— Directions —
Make an exact copy of the records that follow, with each picture omitted.

— Shape transformation data —
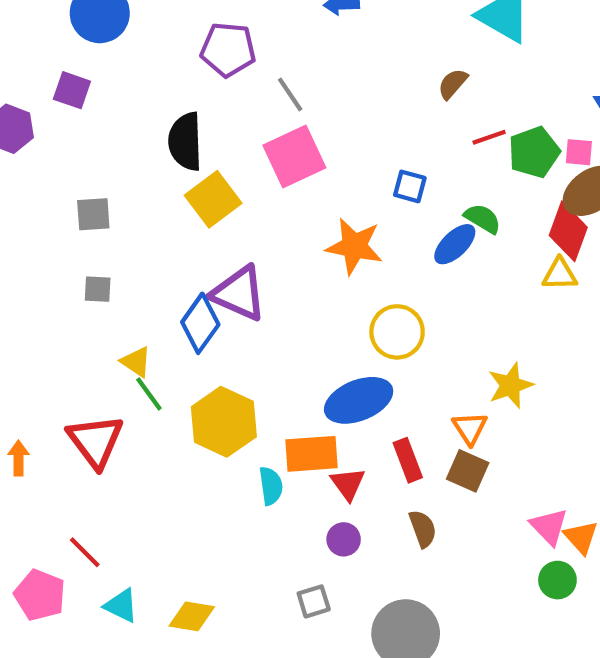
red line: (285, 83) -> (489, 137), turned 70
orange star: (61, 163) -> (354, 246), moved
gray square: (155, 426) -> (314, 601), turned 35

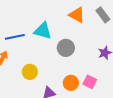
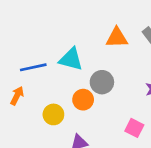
orange triangle: (77, 15) -> (117, 38), turned -30
orange circle: (71, 83) -> (83, 100), moved

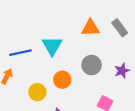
cyan triangle: (71, 59) -> (52, 46), turned 45
gray circle: (102, 82) -> (92, 65), moved

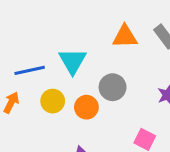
gray circle: (92, 65) -> (113, 87), moved
yellow circle: (37, 92) -> (53, 101), moved

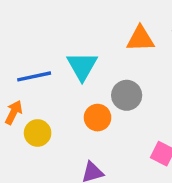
yellow circle: (53, 101) -> (38, 133), moved

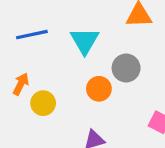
blue line: (34, 76) -> (32, 35), moved

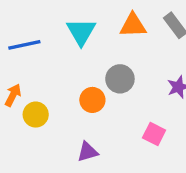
cyan triangle: (85, 41) -> (81, 32), moved

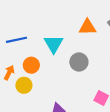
cyan triangle: (81, 32) -> (54, 44), moved
orange circle: (92, 100) -> (31, 65), moved

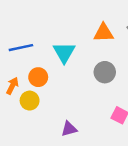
gray circle: (79, 62) -> (105, 72), moved

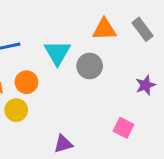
gray circle: (105, 72) -> (90, 66), moved

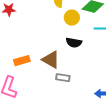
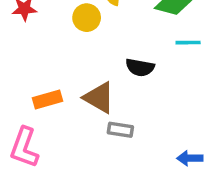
yellow circle: (72, 18) -> (87, 18), moved

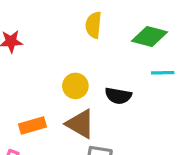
yellow circle: (87, 18) -> (75, 86), moved

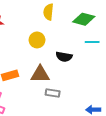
yellow circle: (75, 86) -> (37, 40), moved
brown triangle: (80, 124) -> (40, 74), turned -30

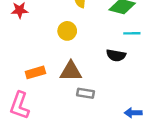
black semicircle: (64, 57) -> (116, 55), moved

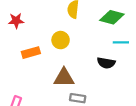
orange rectangle: (35, 72) -> (31, 53), moved

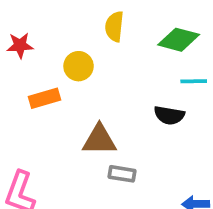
yellow circle: (61, 40) -> (79, 66), moved

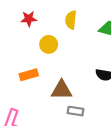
red star: (20, 45) -> (29, 19), moved
orange rectangle: (45, 98) -> (29, 75), moved

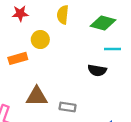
orange rectangle: (29, 75) -> (18, 58), moved
brown triangle: (62, 90) -> (37, 96), moved

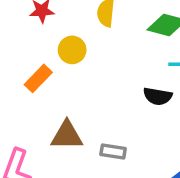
orange rectangle: (18, 58) -> (38, 78), turned -30

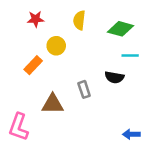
gray rectangle: (113, 151) -> (84, 89), moved, turned 63

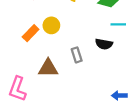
yellow circle: (56, 46) -> (51, 25), moved

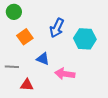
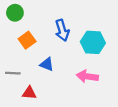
blue arrow: (57, 28) -> (62, 30), turned -42
pink arrow: (65, 74) -> (87, 76), moved

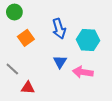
blue triangle: (47, 64) -> (60, 62), moved, turned 40
gray line: (13, 73) -> (12, 69), turned 40

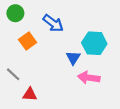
blue arrow: (59, 29) -> (53, 23), moved, turned -36
blue triangle: (60, 62) -> (73, 58), moved

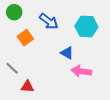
cyan hexagon: (94, 43) -> (86, 26), moved
blue triangle: (73, 58) -> (67, 53), turned -32

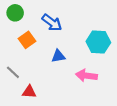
cyan hexagon: (86, 26) -> (98, 42), moved
blue triangle: (67, 53) -> (58, 56), moved, turned -40

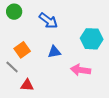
orange square: (27, 40) -> (22, 50), moved

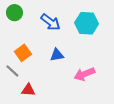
cyan hexagon: (92, 39) -> (87, 23), moved
pink arrow: (81, 70) -> (84, 74), turned -30

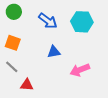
orange square: (23, 53) -> (13, 43), moved, turned -35

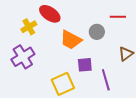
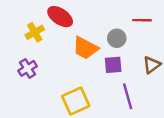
purple cross: (23, 57) -> (28, 68), size x0.7
purple square: (85, 65) -> (113, 65), moved

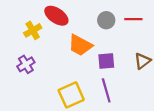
gray circle: (117, 38) -> (106, 20), moved
purple line: (128, 96) -> (106, 90), moved

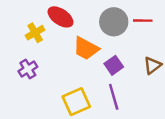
gray circle: (106, 20) -> (114, 22), size x1.5
purple square: (106, 61) -> (114, 65), turned -30

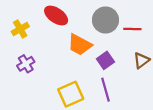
red line: (143, 21) -> (132, 29), moved
yellow cross: (35, 33) -> (20, 29), moved

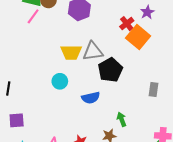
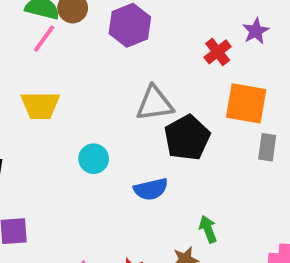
orange square: (138, 37) -> (246, 103), moved, turned -30
yellow trapezoid: (71, 52) -> (40, 105), moved
gray rectangle: (154, 90) -> (267, 147), moved

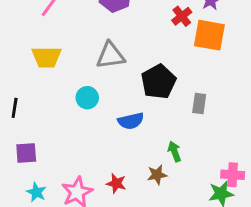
gray triangle: (155, 103) -> (110, 56), moved
orange square: (246, 103) -> (209, 35), moved
gray rectangle: (267, 147) -> (199, 104), moved

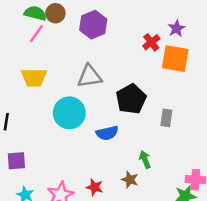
cyan circle: (87, 98) -> (69, 113), size x1.6
brown star: (157, 175) -> (130, 180), turned 30

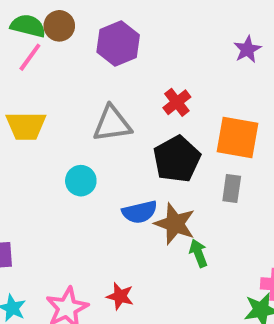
red cross: (151, 42) -> (177, 102), moved
orange square: (175, 59) -> (238, 138), moved
cyan circle: (69, 113) -> (81, 181), size x0.6
brown star: (130, 180) -> (175, 224), moved, size x1.5

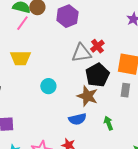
gray triangle: (112, 124) -> (81, 53), moved
blue semicircle: (140, 212) -> (77, 119), moved
brown star: (175, 224) -> (87, 96), moved

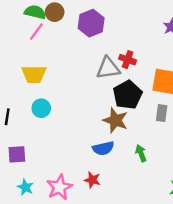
red cross: (97, 46) -> (128, 60), turned -32
cyan circle: (48, 86) -> (41, 108), moved

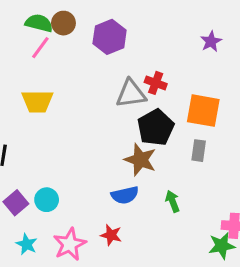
cyan circle: (41, 108) -> (47, 200), moved
purple square: (17, 154) -> (16, 203), turned -36

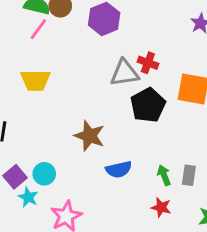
gray rectangle: (199, 151) -> (189, 175), moved
brown star: (140, 160) -> (90, 136), moved
red star: (111, 235) -> (161, 207), moved
cyan star: (27, 244) -> (28, 197), moved

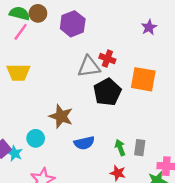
cyan circle: (44, 174) -> (36, 138), moved
cyan star: (28, 197) -> (15, 153), moved

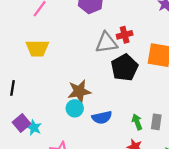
red cross: (107, 59) -> (125, 35), turned -35
brown star: (61, 116) -> (79, 91), turned -30
cyan circle: (36, 138) -> (75, 108), moved

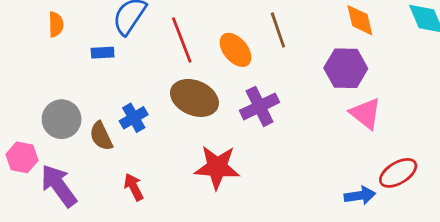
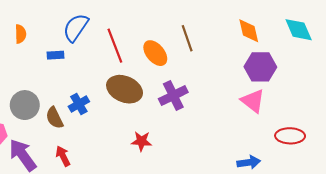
purple hexagon: (346, 68) -> (260, 67), moved
red star: (217, 167) -> (141, 141), size x0.6
red ellipse: (398, 173) -> (290, 136), moved, turned 32
red arrow: (134, 187) -> (63, 156), moved

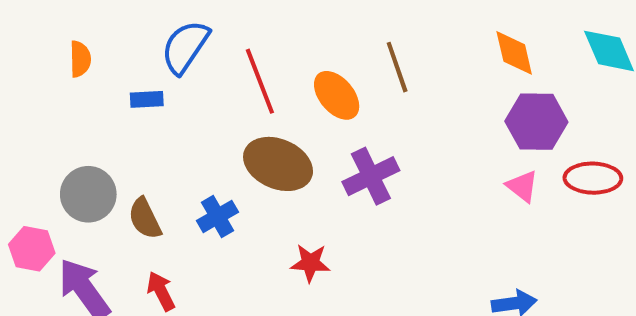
pink triangle: (253, 101) -> (522, 186), size x0.7
blue cross: (79, 104) -> (217, 216), moved
red ellipse: (290, 136) -> (593, 178), moved

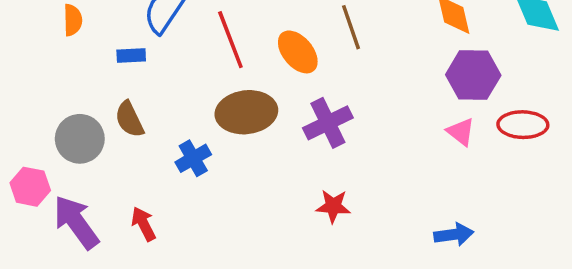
brown ellipse: (278, 164) -> (246, 112), turned -30
brown semicircle: (145, 218) -> (129, 119), moved
red star: (310, 263) -> (333, 206), moved

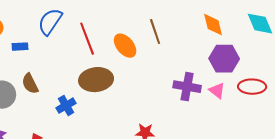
blue rectangle: (131, 56) -> (20, 47), moved
purple cross: (328, 123) -> (187, 87), moved, turned 36

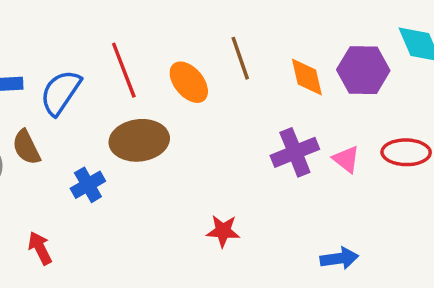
blue semicircle: (50, 22) -> (61, 92), moved
orange diamond: (213, 25) -> (307, 77), moved
purple hexagon: (224, 59) -> (363, 70), moved
purple cross: (187, 87) -> (295, 152), turned -32

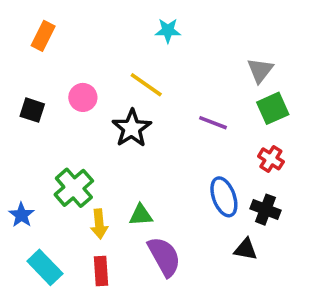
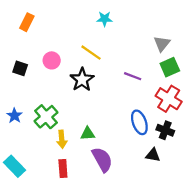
red cross: (271, 159) -> (169, 99), size x1.6
blue star: (21, 215) -> (15, 116), moved
cyan rectangle: (45, 267) -> (15, 166), moved

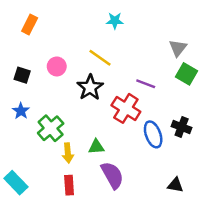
green square: (170, 67) -> (186, 74), turned -36
red cross: (169, 99) -> (126, 108), moved
blue star: (15, 116) -> (21, 111), moved
black cross: (165, 130) -> (182, 127), moved
black triangle: (153, 155) -> (175, 185), moved

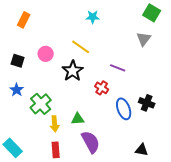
green square: (186, 74) -> (152, 13), moved
red cross: (126, 108) -> (102, 88), size x0.6

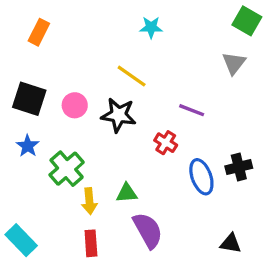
pink circle: (46, 54) -> (75, 105), moved
black square: (18, 61) -> (29, 99), size x1.5
black star: (73, 71) -> (119, 115), turned -30
black cross: (147, 103) -> (239, 167), turned -35

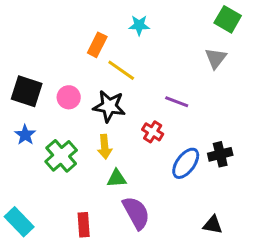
orange rectangle: (39, 32) -> (97, 45), moved
blue ellipse: (201, 177) -> (186, 163), turned 56
yellow arrow: (89, 201) -> (105, 147), moved

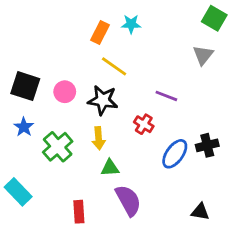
orange rectangle: (97, 45) -> (100, 32), moved
cyan rectangle: (19, 222) -> (18, 192), moved

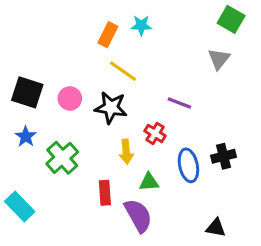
yellow arrow: (99, 138) -> (126, 152), moved
blue ellipse: (175, 154) -> (188, 165), turned -48
green triangle: (110, 168) -> (149, 182), moved
red rectangle: (79, 212) -> (105, 193), moved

— Result below —
red line: (285, 83) -> (489, 137), turned 70
orange star: (61, 163) -> (354, 246), moved
gray square: (155, 426) -> (314, 601), turned 35

orange triangle: (77, 15) -> (117, 38), turned -30
orange circle: (71, 83) -> (83, 100), moved

cyan triangle: (71, 59) -> (52, 46), turned 45
gray circle: (102, 82) -> (92, 65), moved

gray circle: (92, 65) -> (113, 87), moved
yellow circle: (37, 92) -> (53, 101), moved

yellow circle: (53, 101) -> (38, 133), moved

blue line: (34, 76) -> (32, 35), moved

cyan triangle: (85, 41) -> (81, 32), moved

cyan triangle: (81, 32) -> (54, 44), moved
orange circle: (92, 100) -> (31, 65), moved

gray circle: (79, 62) -> (105, 72), moved

gray circle: (105, 72) -> (90, 66), moved

yellow circle: (72, 18) -> (87, 18), moved

yellow circle: (87, 18) -> (75, 86), moved

yellow circle: (75, 86) -> (37, 40), moved
brown triangle: (80, 124) -> (40, 74), turned -30

black semicircle: (64, 57) -> (116, 55), moved

orange rectangle: (35, 72) -> (31, 53), moved

yellow circle: (61, 40) -> (79, 66), moved

red star: (20, 45) -> (29, 19), moved
orange rectangle: (45, 98) -> (29, 75), moved

orange rectangle: (29, 75) -> (18, 58), moved
brown triangle: (62, 90) -> (37, 96), moved

orange rectangle: (18, 58) -> (38, 78), turned -30

gray rectangle: (113, 151) -> (84, 89), moved, turned 63

yellow circle: (56, 46) -> (51, 25), moved

blue arrow: (57, 28) -> (62, 30), turned -42
pink arrow: (65, 74) -> (87, 76), moved

blue triangle: (47, 64) -> (60, 62), moved, turned 40
gray line: (13, 73) -> (12, 69), turned 40

blue arrow: (59, 29) -> (53, 23), moved, turned -36
blue triangle: (60, 62) -> (73, 58), moved

cyan hexagon: (94, 43) -> (86, 26), moved
blue triangle: (73, 58) -> (67, 53), turned -32

cyan hexagon: (86, 26) -> (98, 42), moved
blue triangle: (67, 53) -> (58, 56), moved, turned -40

orange square: (27, 40) -> (22, 50), moved

cyan hexagon: (92, 39) -> (87, 23), moved
pink arrow: (81, 70) -> (84, 74), turned -30

orange square: (23, 53) -> (13, 43), moved, turned -35

purple cross: (23, 57) -> (28, 68), size x0.7
purple square: (85, 65) -> (113, 65), moved

gray circle: (117, 38) -> (106, 20), moved
purple line: (128, 96) -> (106, 90), moved

gray circle: (106, 20) -> (114, 22), size x1.5
purple square: (106, 61) -> (114, 65), turned -30

red line: (143, 21) -> (132, 29), moved
yellow cross: (35, 33) -> (20, 29), moved

orange square: (138, 37) -> (246, 103), moved, turned -30
yellow trapezoid: (71, 52) -> (40, 105), moved
gray rectangle: (154, 90) -> (267, 147), moved

gray triangle: (155, 103) -> (110, 56), moved
orange square: (246, 103) -> (209, 35), moved
gray rectangle: (267, 147) -> (199, 104), moved

cyan circle: (87, 98) -> (69, 113), size x1.6
brown star: (157, 175) -> (130, 180), turned 30

red cross: (151, 42) -> (177, 102), moved
orange square: (175, 59) -> (238, 138), moved
cyan circle: (69, 113) -> (81, 181), size x0.6
brown star: (130, 180) -> (175, 224), moved, size x1.5

gray triangle: (112, 124) -> (81, 53), moved
blue semicircle: (140, 212) -> (77, 119), moved
brown star: (175, 224) -> (87, 96), moved

red cross: (97, 46) -> (128, 60), turned -32
cyan circle: (48, 86) -> (41, 108), moved

cyan circle: (41, 108) -> (47, 200), moved
purple square: (17, 154) -> (16, 203), turned -36

gray rectangle: (199, 151) -> (189, 175), moved
brown star: (140, 160) -> (90, 136), moved
red star: (111, 235) -> (161, 207), moved
cyan star: (27, 244) -> (28, 197), moved

cyan circle: (44, 174) -> (36, 138), moved
cyan star: (28, 197) -> (15, 153), moved

red cross: (107, 59) -> (125, 35), turned -35
brown star: (61, 116) -> (79, 91), turned -30
cyan circle: (36, 138) -> (75, 108), moved

purple hexagon: (346, 68) -> (260, 67), moved
red star: (217, 167) -> (141, 141), size x0.6
red ellipse: (398, 173) -> (290, 136), moved, turned 32
red arrow: (134, 187) -> (63, 156), moved

pink triangle: (253, 101) -> (522, 186), size x0.7
blue cross: (79, 104) -> (217, 216), moved
red ellipse: (290, 136) -> (593, 178), moved

brown ellipse: (278, 164) -> (246, 112), turned -30
brown semicircle: (145, 218) -> (129, 119), moved
red star: (310, 263) -> (333, 206), moved

blue rectangle: (131, 56) -> (20, 47), moved
purple cross: (328, 123) -> (187, 87), moved, turned 36

blue semicircle: (50, 22) -> (61, 92), moved
orange diamond: (213, 25) -> (307, 77), moved
purple hexagon: (224, 59) -> (363, 70), moved
purple cross: (187, 87) -> (295, 152), turned -32

red cross: (271, 159) -> (169, 99), size x1.6
blue star: (21, 215) -> (15, 116), moved
cyan rectangle: (45, 267) -> (15, 166), moved

green square: (170, 67) -> (186, 74), turned -36
red cross: (169, 99) -> (126, 108), moved
blue star: (15, 116) -> (21, 111), moved
black cross: (165, 130) -> (182, 127), moved
black triangle: (153, 155) -> (175, 185), moved

green square: (186, 74) -> (152, 13), moved
red cross: (126, 108) -> (102, 88), size x0.6

pink circle: (46, 54) -> (75, 105), moved
black square: (18, 61) -> (29, 99), size x1.5
black star: (73, 71) -> (119, 115), turned -30
black cross: (147, 103) -> (239, 167), turned -35

orange rectangle: (39, 32) -> (97, 45), moved
blue ellipse: (201, 177) -> (186, 163), turned 56
yellow arrow: (89, 201) -> (105, 147), moved

orange rectangle: (97, 45) -> (100, 32), moved
cyan rectangle: (19, 222) -> (18, 192), moved

yellow arrow: (99, 138) -> (126, 152), moved
blue ellipse: (175, 154) -> (188, 165), turned -48
green triangle: (110, 168) -> (149, 182), moved
red rectangle: (79, 212) -> (105, 193), moved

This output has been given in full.